# Task item:
From the records below, set down exactly the lines starting with the line that contains "camera: 55 degrees left, 0 degrees up" and going on through the line that contains "none -> purple hammer [590,553,667,613]". Nothing else is wanted.

# Task inputs:
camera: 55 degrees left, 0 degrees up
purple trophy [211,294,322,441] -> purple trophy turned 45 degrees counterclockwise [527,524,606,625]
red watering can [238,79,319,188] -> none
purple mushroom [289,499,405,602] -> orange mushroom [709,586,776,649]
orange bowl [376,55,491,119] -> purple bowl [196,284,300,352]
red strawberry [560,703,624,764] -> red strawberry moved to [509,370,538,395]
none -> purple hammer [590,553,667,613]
==
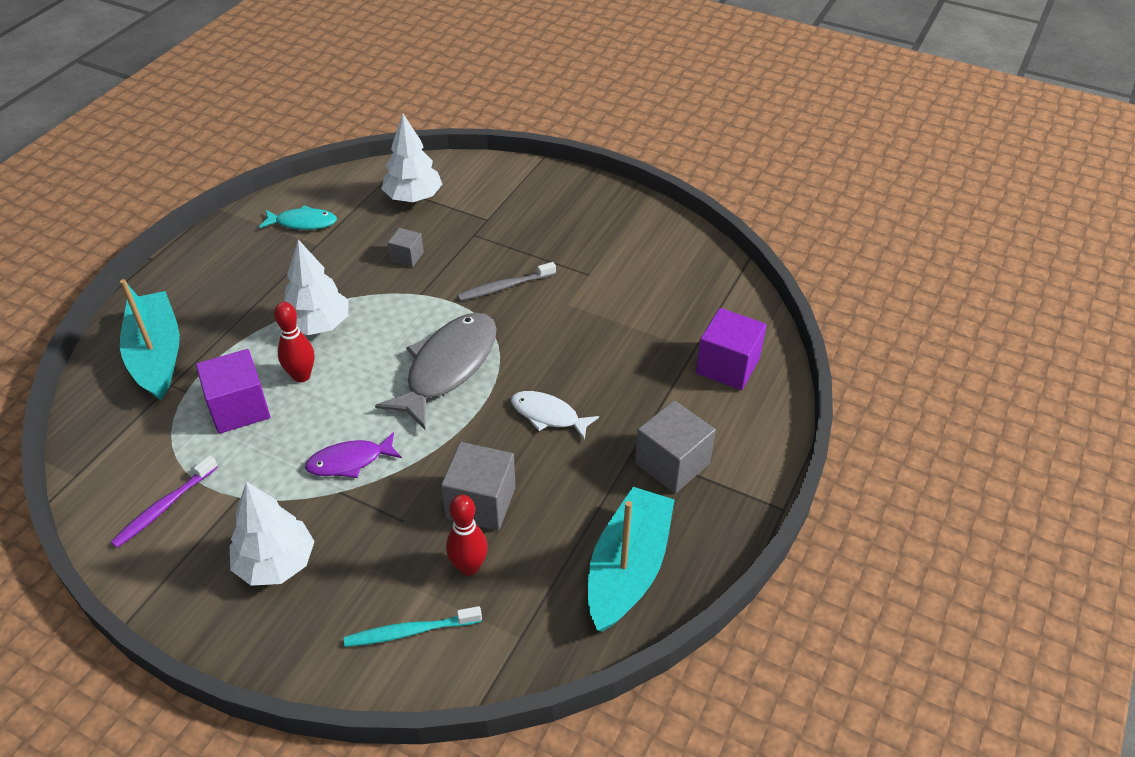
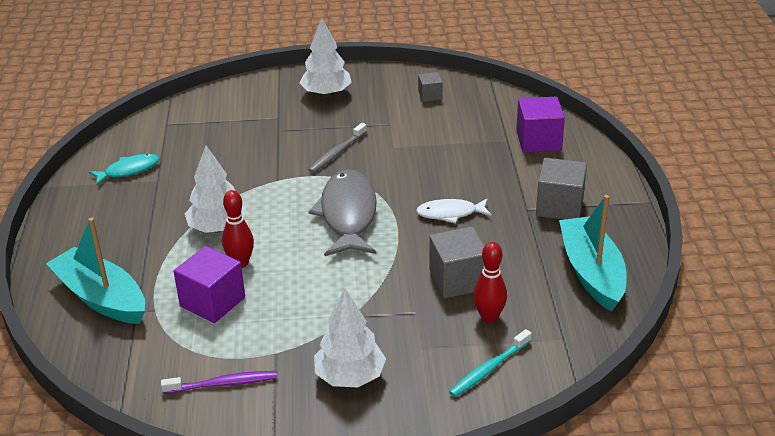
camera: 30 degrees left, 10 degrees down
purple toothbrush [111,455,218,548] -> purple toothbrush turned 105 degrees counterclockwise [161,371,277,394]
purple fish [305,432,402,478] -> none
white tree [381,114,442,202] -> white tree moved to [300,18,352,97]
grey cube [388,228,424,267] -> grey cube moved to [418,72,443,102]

# Response for this exercise:
camera: 55 degrees left, 0 degrees up
purple trophy [211,294,322,441] -> purple trophy turned 45 degrees counterclockwise [527,524,606,625]
red watering can [238,79,319,188] -> none
purple mushroom [289,499,405,602] -> orange mushroom [709,586,776,649]
orange bowl [376,55,491,119] -> purple bowl [196,284,300,352]
red strawberry [560,703,624,764] -> red strawberry moved to [509,370,538,395]
none -> purple hammer [590,553,667,613]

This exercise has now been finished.